# What the exercise asks
Can you reproduce every line of the data below verbatim, omitting the pictures?

# Listed records
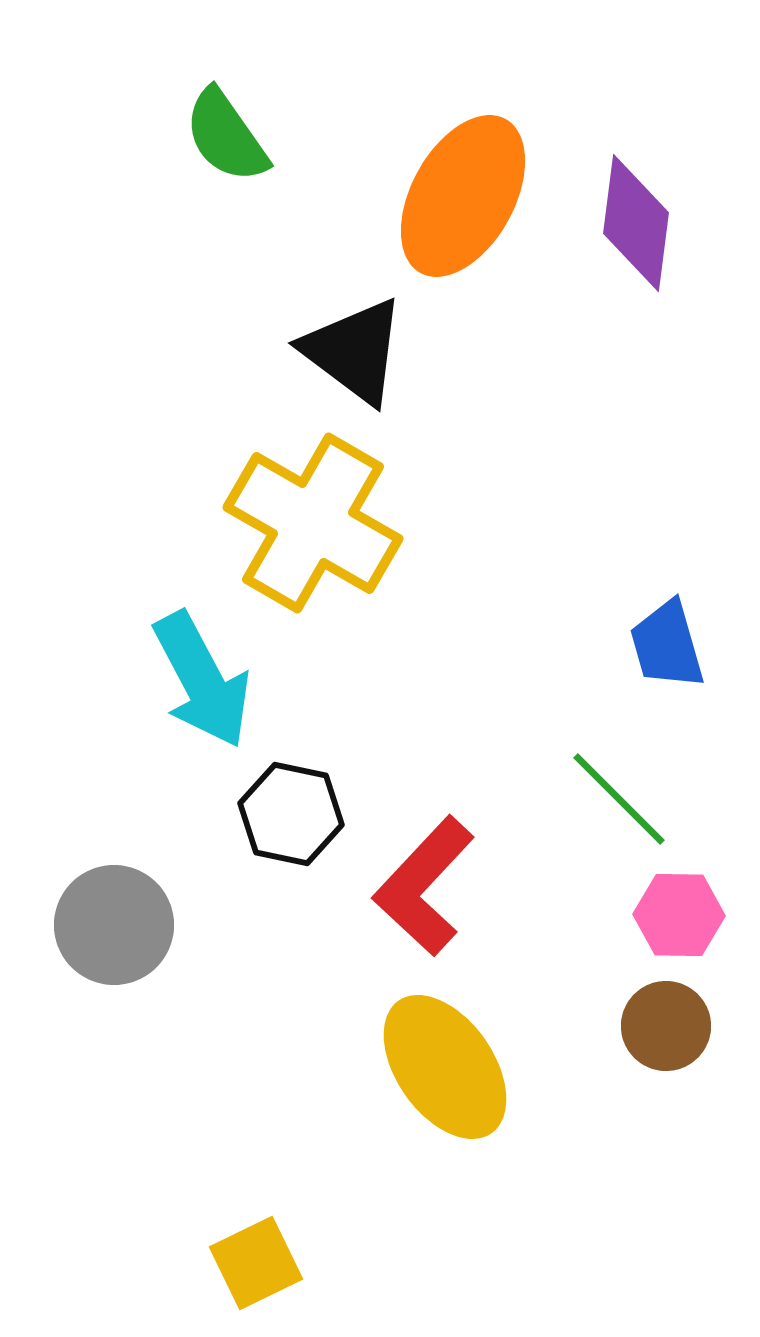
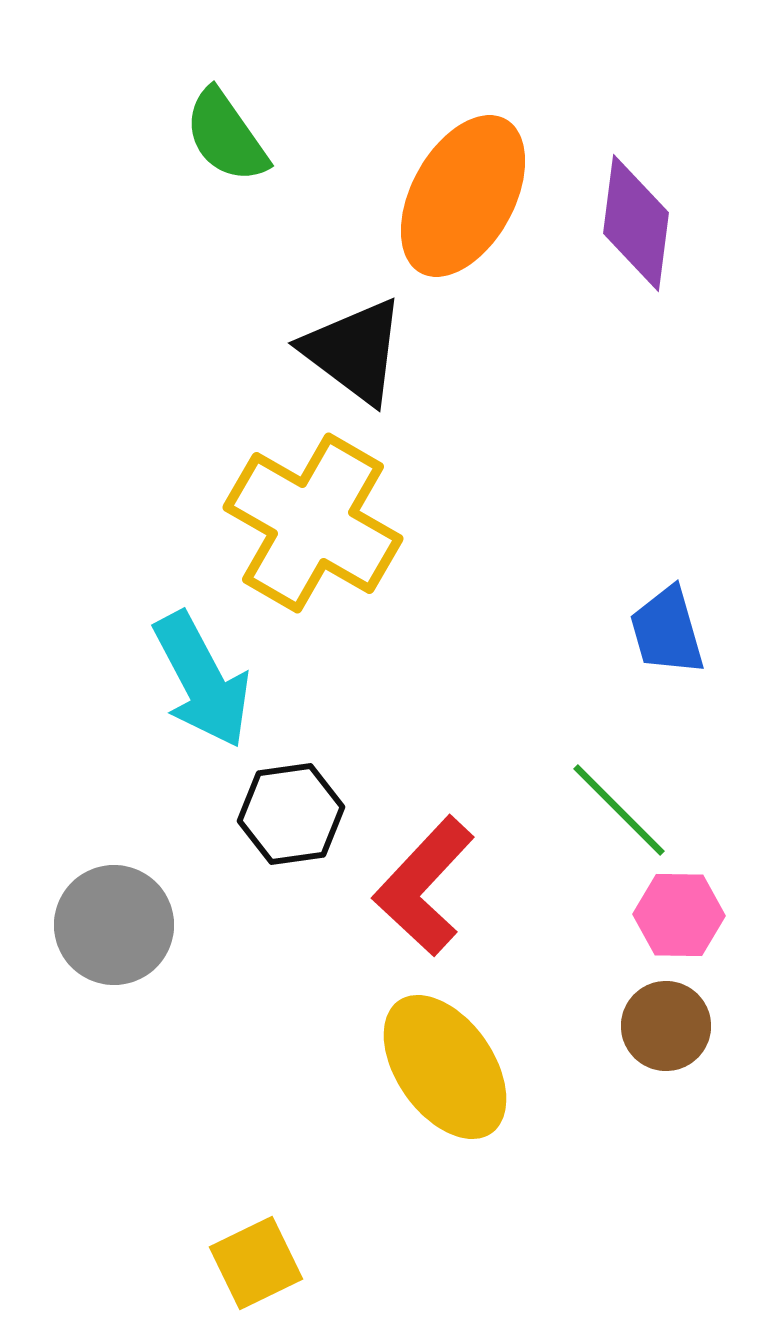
blue trapezoid: moved 14 px up
green line: moved 11 px down
black hexagon: rotated 20 degrees counterclockwise
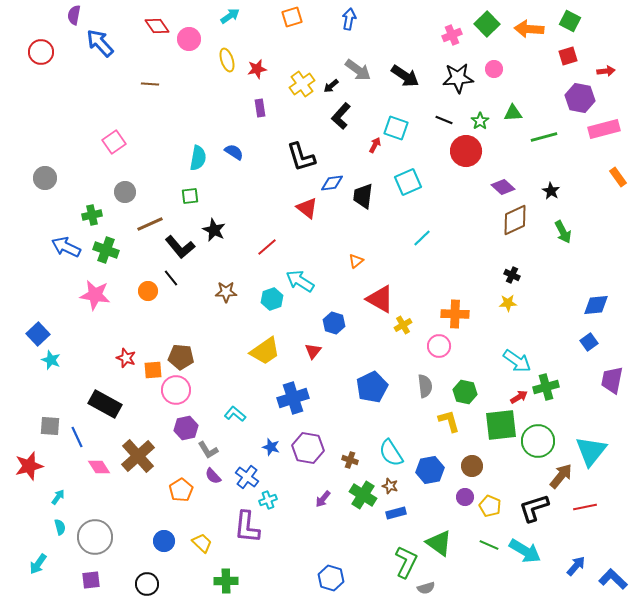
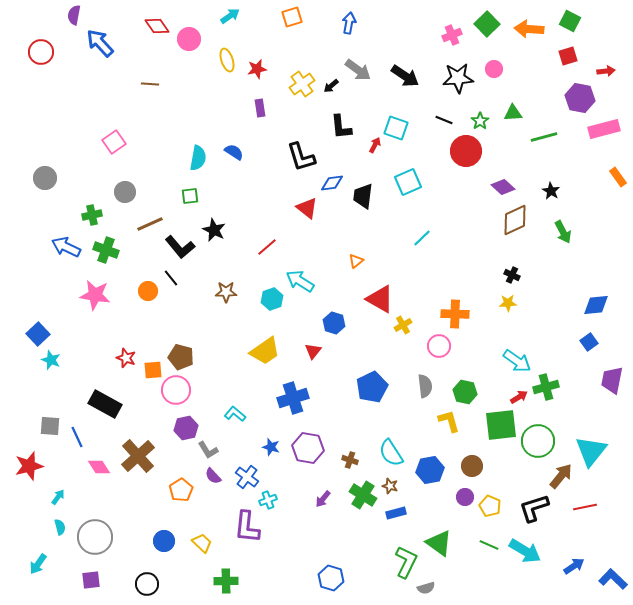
blue arrow at (349, 19): moved 4 px down
black L-shape at (341, 116): moved 11 px down; rotated 48 degrees counterclockwise
brown pentagon at (181, 357): rotated 10 degrees clockwise
blue arrow at (576, 566): moved 2 px left; rotated 15 degrees clockwise
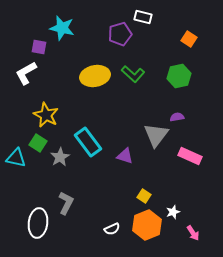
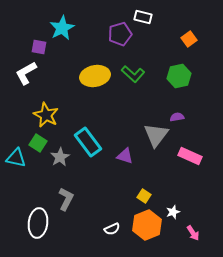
cyan star: rotated 30 degrees clockwise
orange square: rotated 21 degrees clockwise
gray L-shape: moved 4 px up
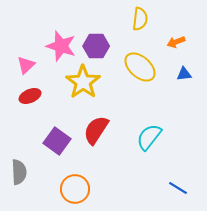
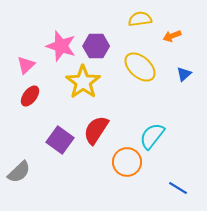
yellow semicircle: rotated 105 degrees counterclockwise
orange arrow: moved 4 px left, 6 px up
blue triangle: rotated 35 degrees counterclockwise
red ellipse: rotated 30 degrees counterclockwise
cyan semicircle: moved 3 px right, 1 px up
purple square: moved 3 px right, 1 px up
gray semicircle: rotated 50 degrees clockwise
orange circle: moved 52 px right, 27 px up
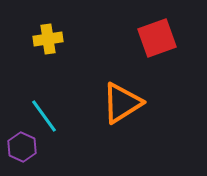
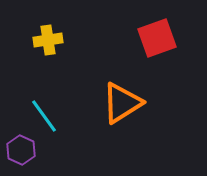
yellow cross: moved 1 px down
purple hexagon: moved 1 px left, 3 px down
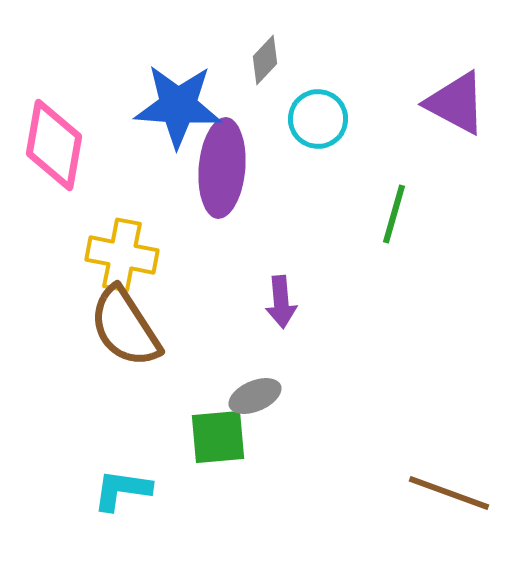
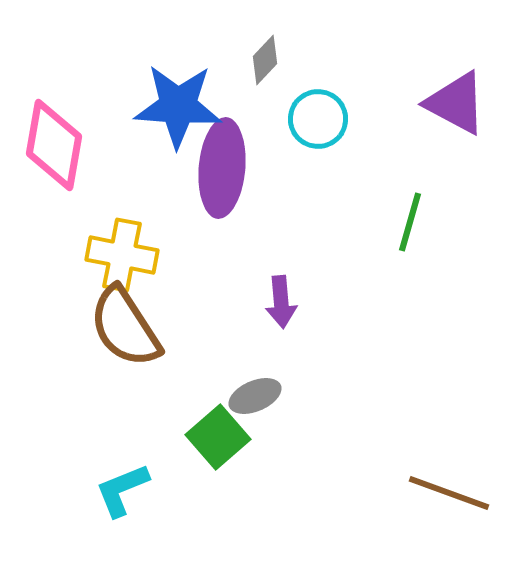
green line: moved 16 px right, 8 px down
green square: rotated 36 degrees counterclockwise
cyan L-shape: rotated 30 degrees counterclockwise
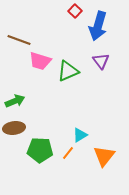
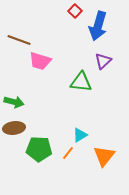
purple triangle: moved 2 px right; rotated 24 degrees clockwise
green triangle: moved 13 px right, 11 px down; rotated 30 degrees clockwise
green arrow: moved 1 px left, 1 px down; rotated 36 degrees clockwise
green pentagon: moved 1 px left, 1 px up
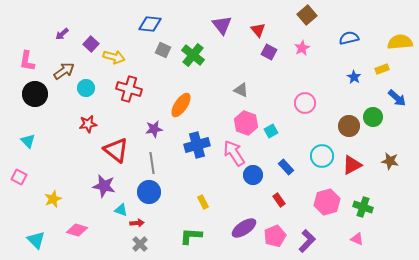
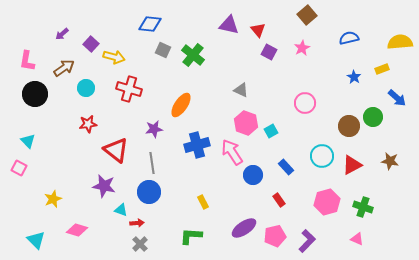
purple triangle at (222, 25): moved 7 px right; rotated 40 degrees counterclockwise
brown arrow at (64, 71): moved 3 px up
pink arrow at (234, 153): moved 2 px left, 1 px up
pink square at (19, 177): moved 9 px up
pink pentagon at (275, 236): rotated 10 degrees clockwise
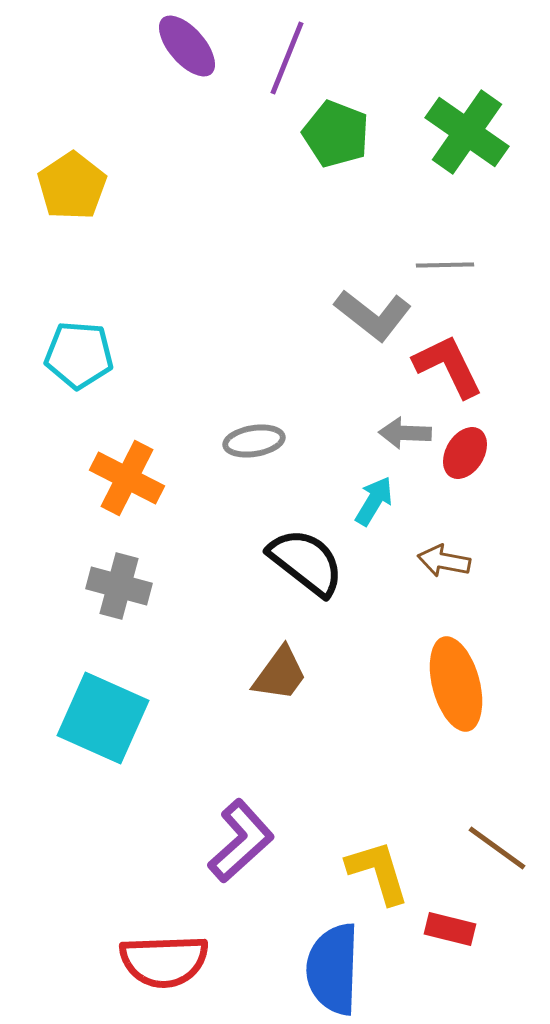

# Response to the exercise
blue trapezoid: moved 14 px up
green line: moved 11 px down
black hexagon: rotated 20 degrees counterclockwise
blue arrow at (349, 19): moved 4 px down
black L-shape at (341, 116): moved 11 px down; rotated 48 degrees counterclockwise
brown pentagon at (181, 357): rotated 10 degrees clockwise
blue arrow at (576, 566): moved 2 px left; rotated 15 degrees clockwise
cyan star: rotated 30 degrees clockwise
orange square: rotated 21 degrees clockwise
gray L-shape: moved 4 px up
yellow semicircle: rotated 105 degrees counterclockwise
orange arrow: moved 4 px left, 6 px up
blue triangle: rotated 35 degrees counterclockwise
red ellipse: rotated 30 degrees counterclockwise
cyan semicircle: moved 3 px right, 1 px up
purple square: moved 3 px right, 1 px up
gray semicircle: rotated 50 degrees clockwise
orange circle: moved 52 px right, 27 px up
yellow cross: moved 1 px down
purple hexagon: moved 1 px left, 3 px down
green line: moved 16 px right, 8 px down
green square: rotated 36 degrees counterclockwise
cyan L-shape: rotated 30 degrees counterclockwise
purple triangle: moved 2 px right; rotated 24 degrees clockwise
green triangle: moved 13 px right, 11 px down; rotated 30 degrees clockwise
green arrow: moved 1 px left, 1 px down; rotated 36 degrees clockwise
green pentagon: moved 1 px left, 1 px up
purple triangle at (222, 25): moved 7 px right; rotated 40 degrees counterclockwise
brown arrow at (64, 71): moved 3 px up
pink arrow at (234, 153): moved 2 px left, 1 px up
pink square at (19, 177): moved 9 px up
pink pentagon at (275, 236): rotated 10 degrees clockwise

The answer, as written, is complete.